Return the listing below unchanged, except that the pictures are dropped.

= Beginning of Section =

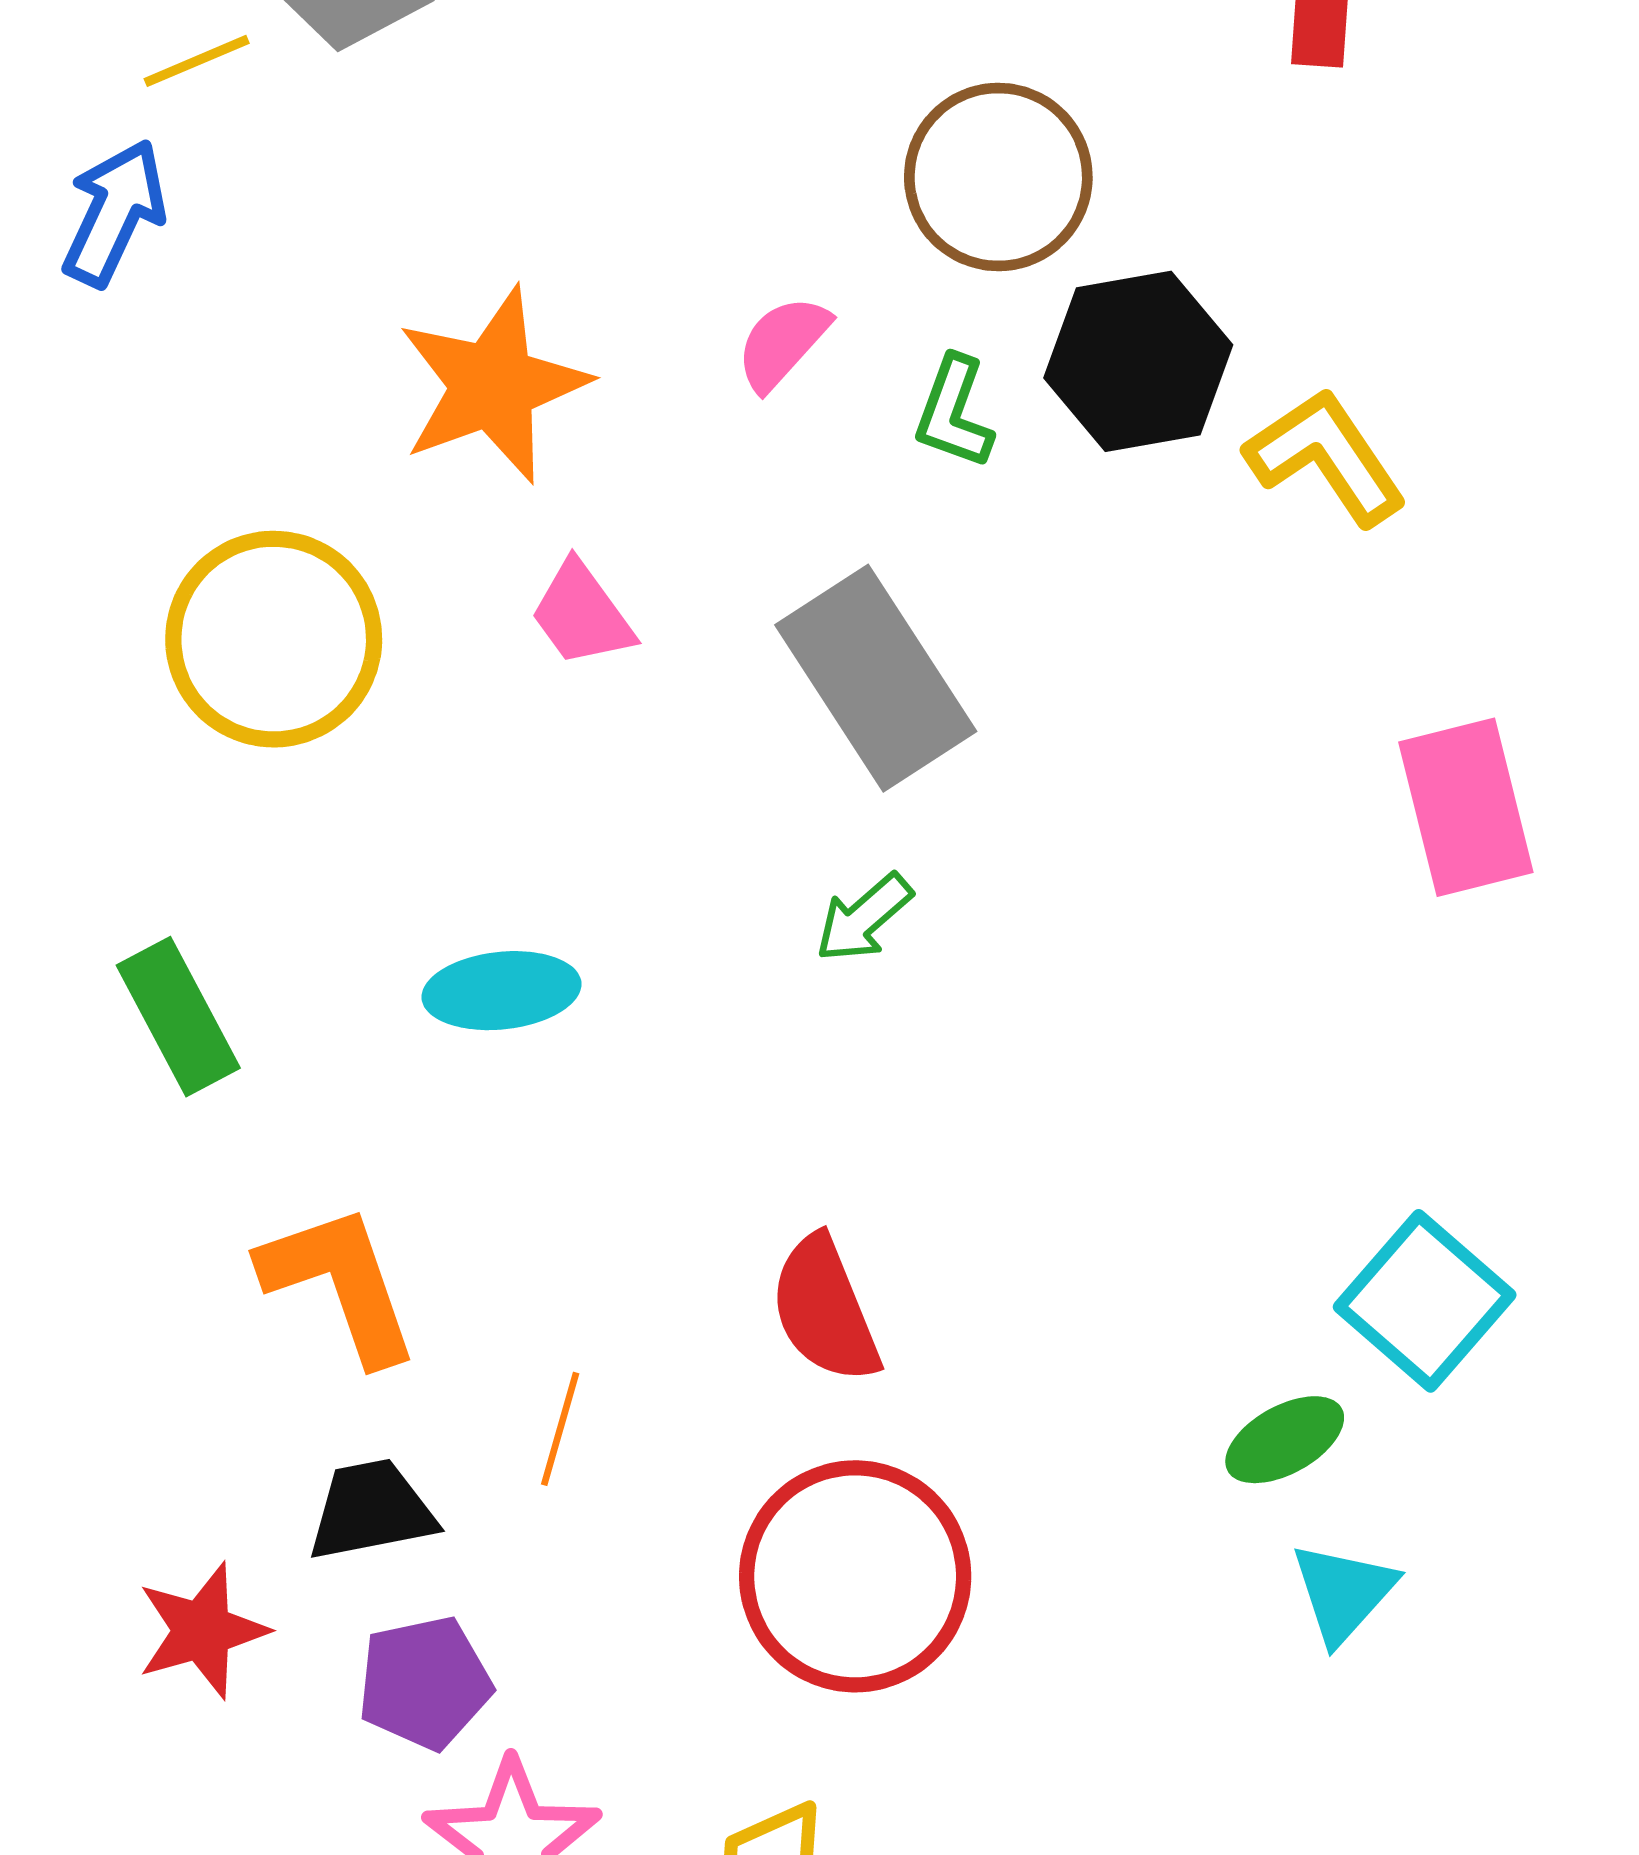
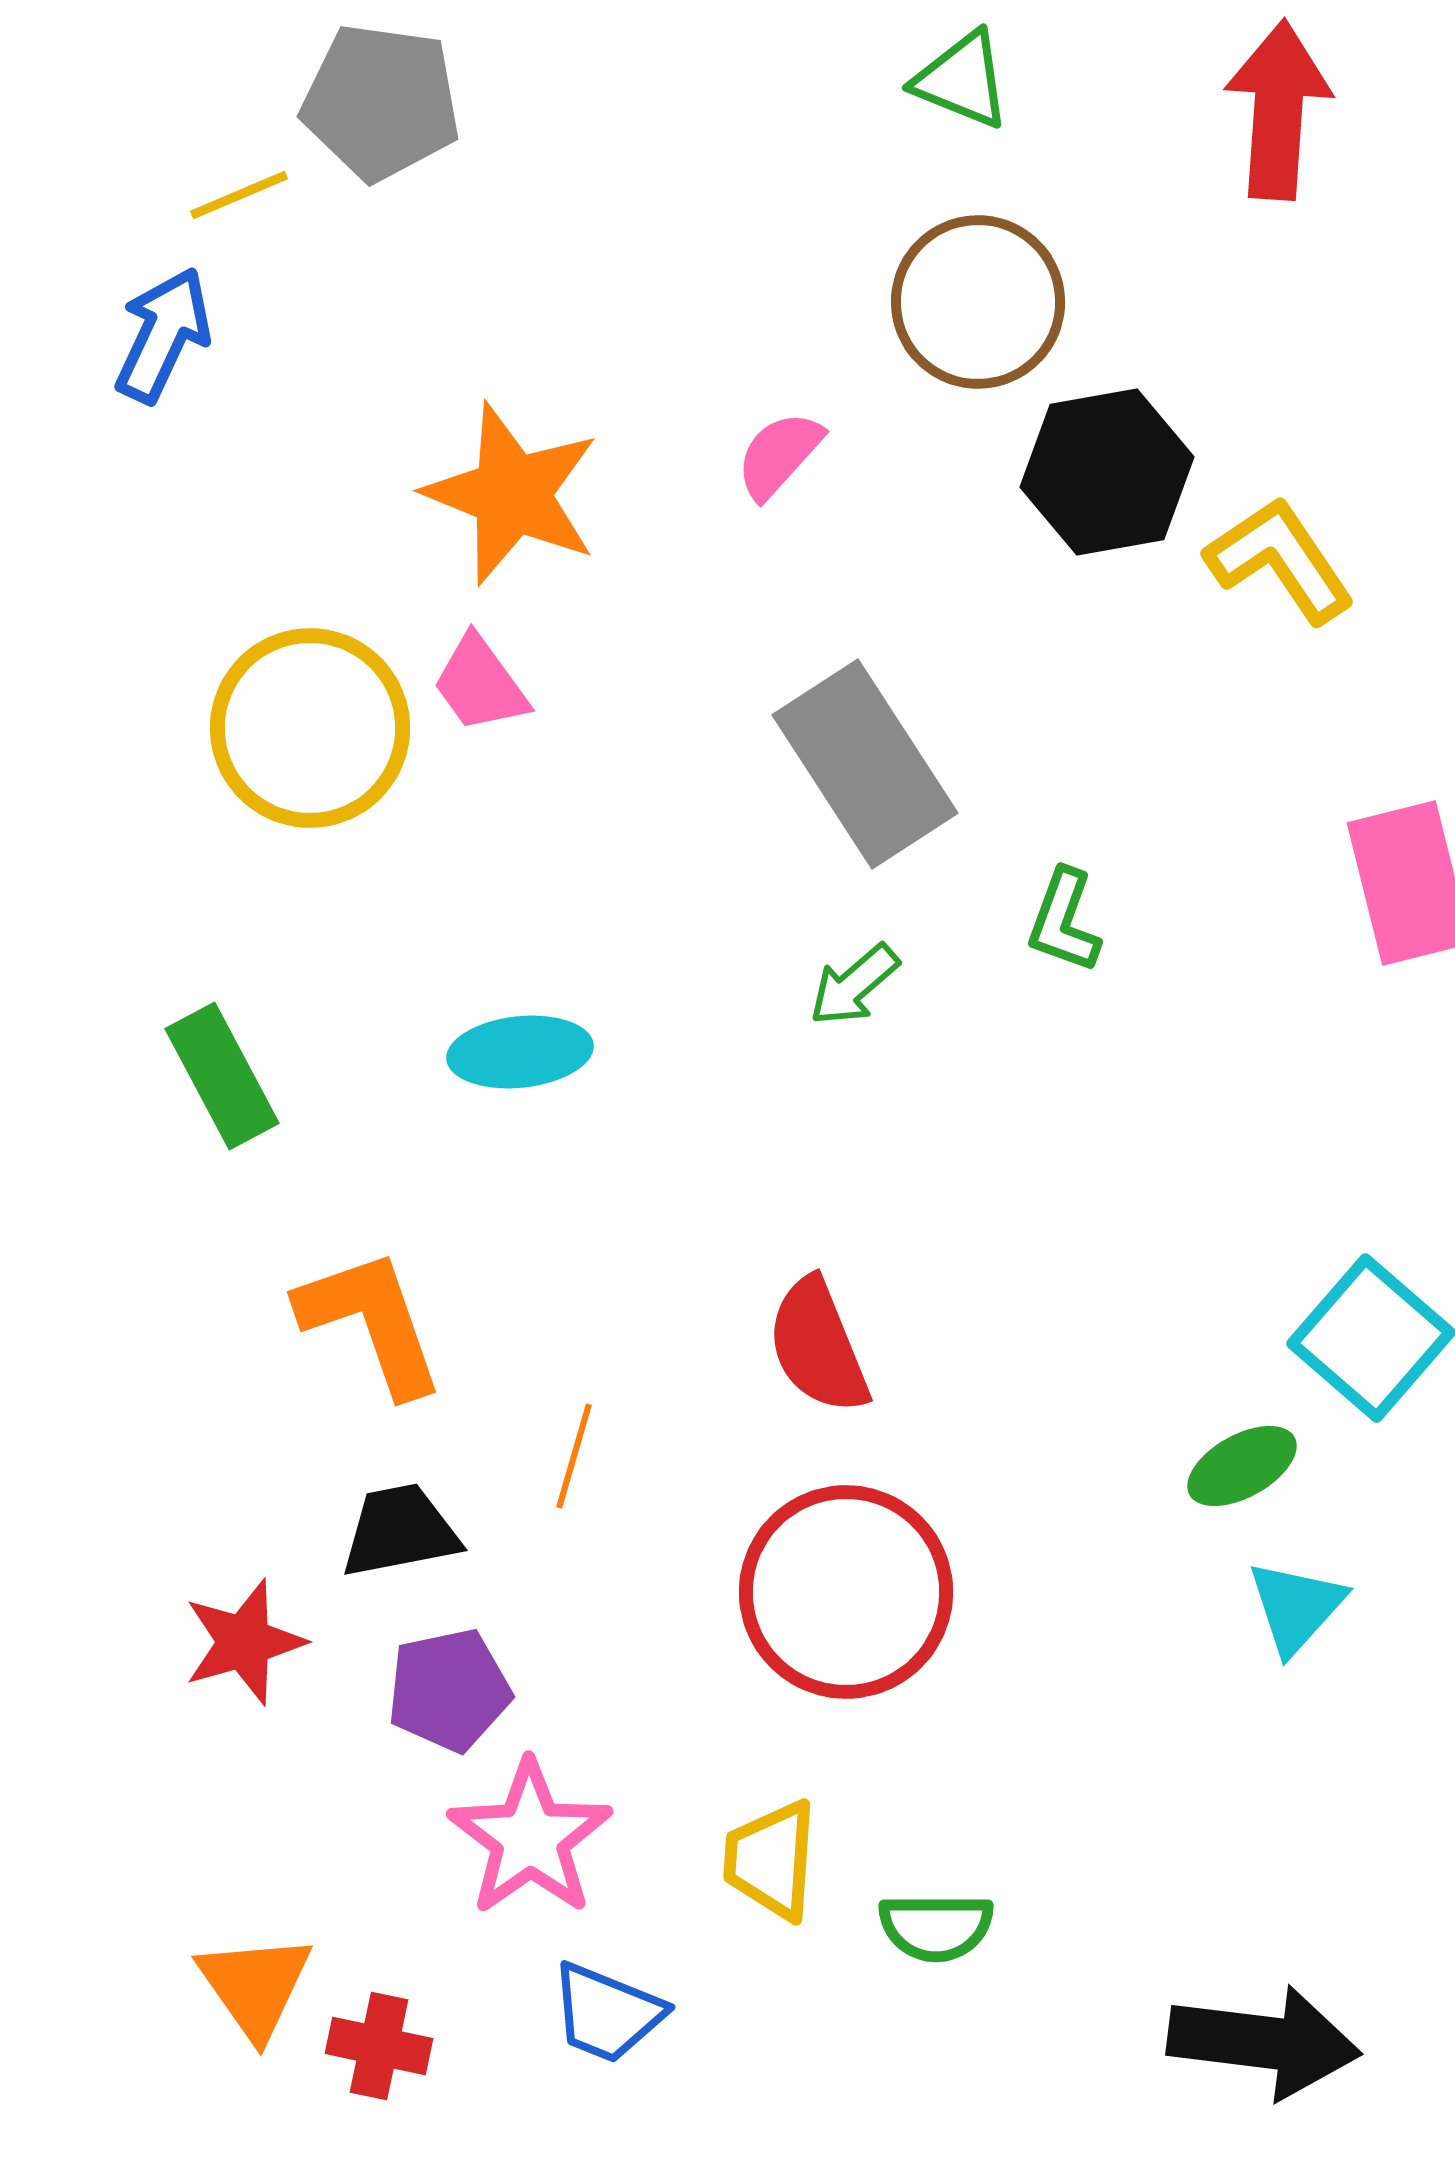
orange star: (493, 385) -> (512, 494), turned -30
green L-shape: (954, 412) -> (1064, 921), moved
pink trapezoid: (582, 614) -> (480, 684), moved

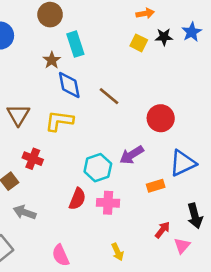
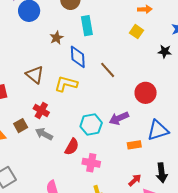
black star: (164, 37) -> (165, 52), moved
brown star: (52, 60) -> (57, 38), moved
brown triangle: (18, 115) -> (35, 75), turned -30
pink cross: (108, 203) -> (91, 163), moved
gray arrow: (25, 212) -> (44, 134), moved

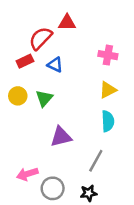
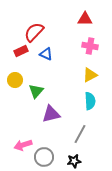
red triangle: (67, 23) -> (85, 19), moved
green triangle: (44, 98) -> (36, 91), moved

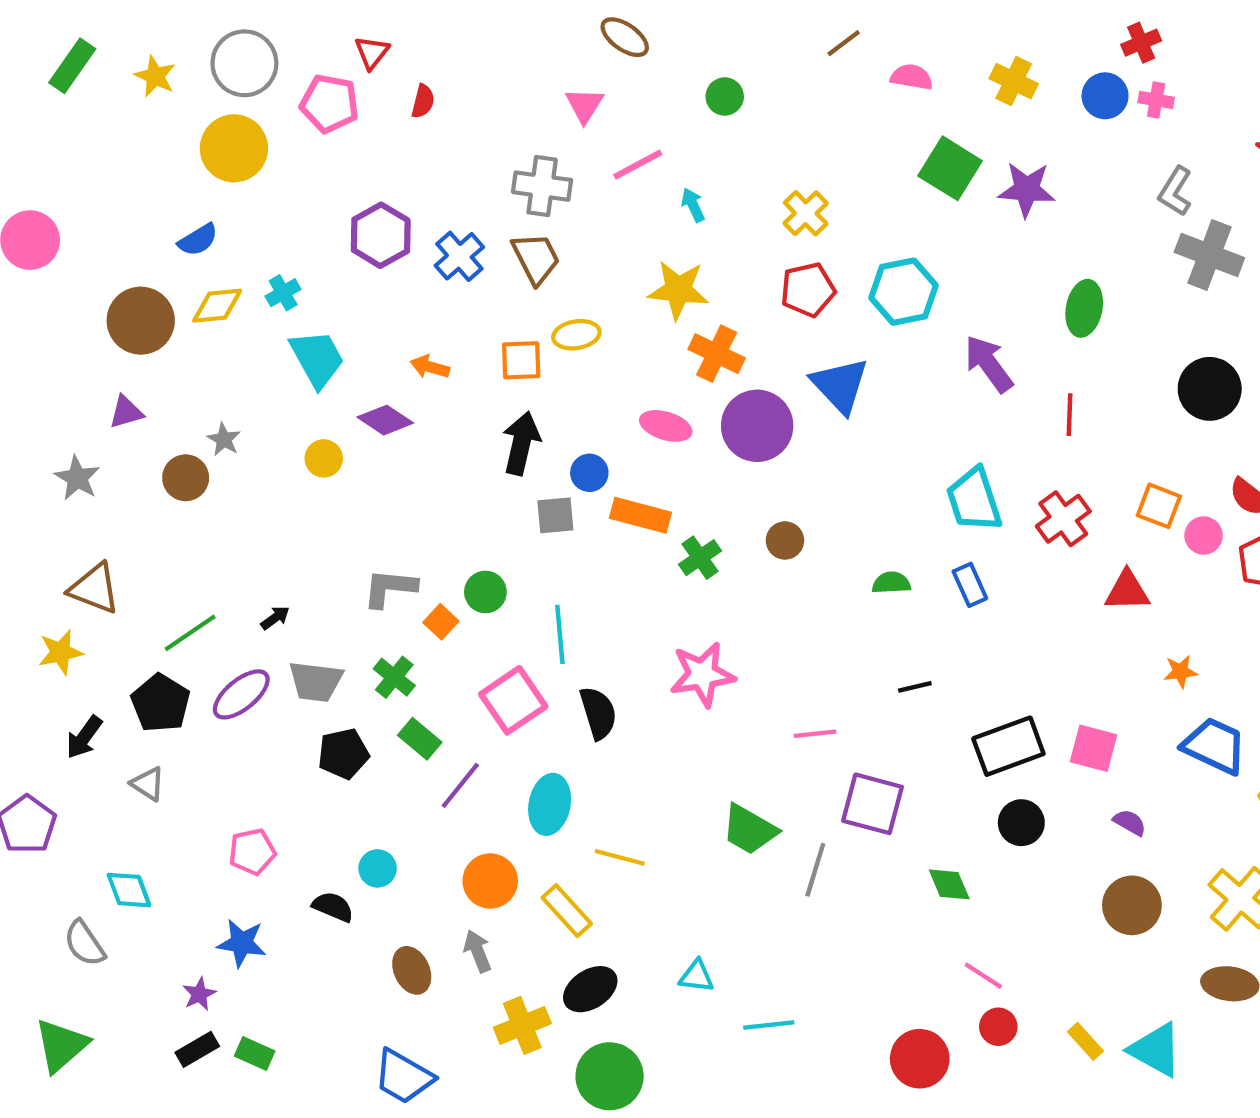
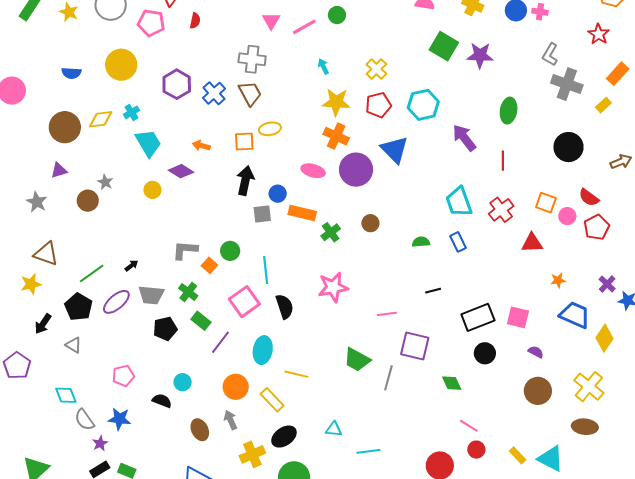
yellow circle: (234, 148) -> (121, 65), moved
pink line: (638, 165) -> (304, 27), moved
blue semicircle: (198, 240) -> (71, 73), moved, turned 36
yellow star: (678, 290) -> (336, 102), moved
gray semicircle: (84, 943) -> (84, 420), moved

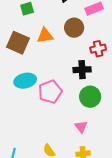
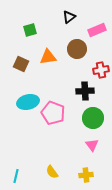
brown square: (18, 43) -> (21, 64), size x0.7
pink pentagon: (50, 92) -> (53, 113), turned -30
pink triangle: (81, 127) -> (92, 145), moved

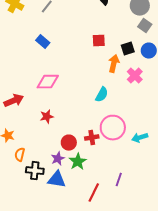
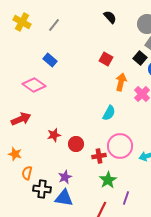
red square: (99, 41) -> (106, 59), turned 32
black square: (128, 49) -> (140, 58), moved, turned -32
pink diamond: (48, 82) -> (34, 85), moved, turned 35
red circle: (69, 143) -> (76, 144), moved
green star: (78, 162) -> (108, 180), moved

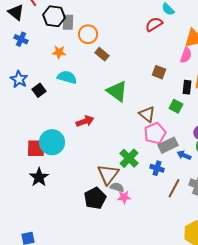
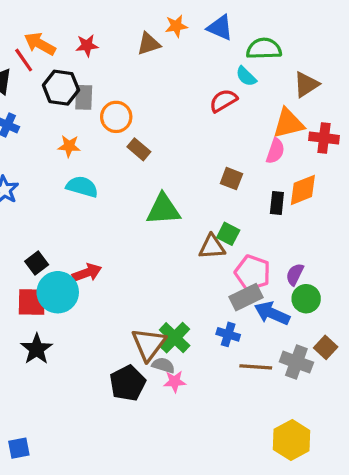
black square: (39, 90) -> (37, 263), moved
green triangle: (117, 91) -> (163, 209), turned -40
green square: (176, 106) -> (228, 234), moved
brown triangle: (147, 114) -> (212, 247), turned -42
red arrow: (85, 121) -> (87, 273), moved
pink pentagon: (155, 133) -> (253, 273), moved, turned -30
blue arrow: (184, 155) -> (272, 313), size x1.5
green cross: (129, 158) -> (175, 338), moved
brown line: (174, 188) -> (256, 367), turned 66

= End of Section =

### COMPLETED EXERCISE
orange star: (493, 385) -> (512, 494), turned -30
green L-shape: (954, 412) -> (1064, 921), moved
pink trapezoid: (582, 614) -> (480, 684), moved

black star: (164, 37) -> (165, 52), moved
brown star: (52, 60) -> (57, 38), moved
brown triangle: (18, 115) -> (35, 75), turned -30
pink cross: (108, 203) -> (91, 163), moved
gray arrow: (25, 212) -> (44, 134), moved

red triangle: (67, 23) -> (85, 19), moved
green triangle: (44, 98) -> (36, 91), moved

yellow circle: (234, 148) -> (121, 65), moved
pink line: (638, 165) -> (304, 27), moved
blue semicircle: (198, 240) -> (71, 73), moved, turned 36
yellow star: (678, 290) -> (336, 102), moved
gray semicircle: (84, 943) -> (84, 420), moved

brown square: (18, 43) -> (21, 64), size x0.7
pink pentagon: (50, 92) -> (53, 113), turned -30
pink triangle: (81, 127) -> (92, 145), moved

red square: (99, 41) -> (106, 59), turned 32
black square: (128, 49) -> (140, 58), moved, turned -32
pink diamond: (48, 82) -> (34, 85), moved, turned 35
red circle: (69, 143) -> (76, 144), moved
green star: (78, 162) -> (108, 180), moved

black square: (39, 90) -> (37, 263), moved
green triangle: (117, 91) -> (163, 209), turned -40
green square: (176, 106) -> (228, 234), moved
brown triangle: (147, 114) -> (212, 247), turned -42
red arrow: (85, 121) -> (87, 273), moved
pink pentagon: (155, 133) -> (253, 273), moved, turned -30
blue arrow: (184, 155) -> (272, 313), size x1.5
green cross: (129, 158) -> (175, 338), moved
brown line: (174, 188) -> (256, 367), turned 66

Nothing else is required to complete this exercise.